*** Opening Collected material ***

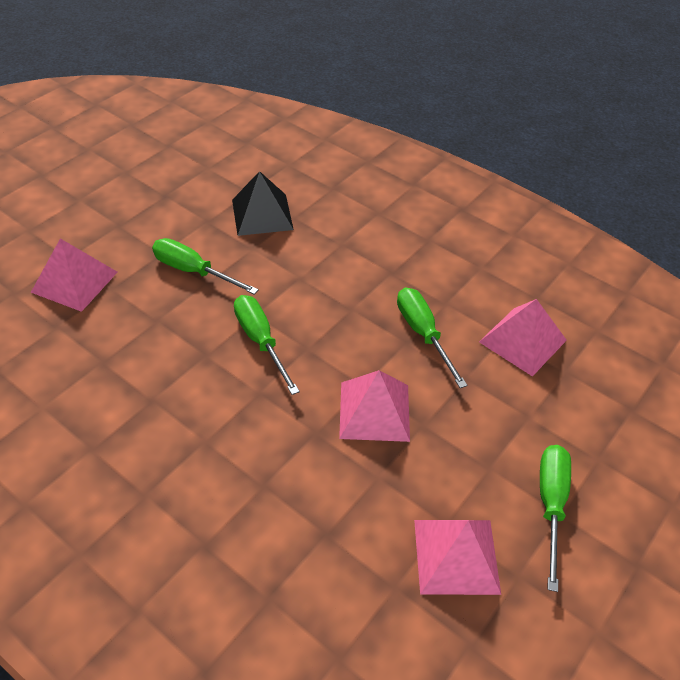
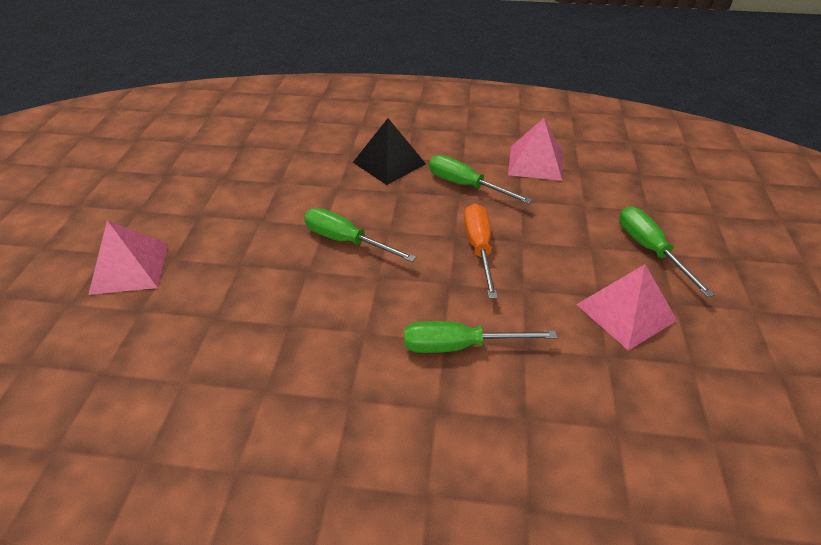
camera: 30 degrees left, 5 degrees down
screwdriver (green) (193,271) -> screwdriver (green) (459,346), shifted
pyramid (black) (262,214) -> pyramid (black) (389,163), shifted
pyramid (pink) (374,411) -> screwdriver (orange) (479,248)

*** Closing Collected material ***

● Action item
Give every line above again exactly, with no pictures.

● Answer
camera: 30 degrees left, 5 degrees down
screwdriver (green) (193,271) -> screwdriver (green) (459,346), shifted
pyramid (black) (262,214) -> pyramid (black) (389,163), shifted
pyramid (pink) (374,411) -> screwdriver (orange) (479,248)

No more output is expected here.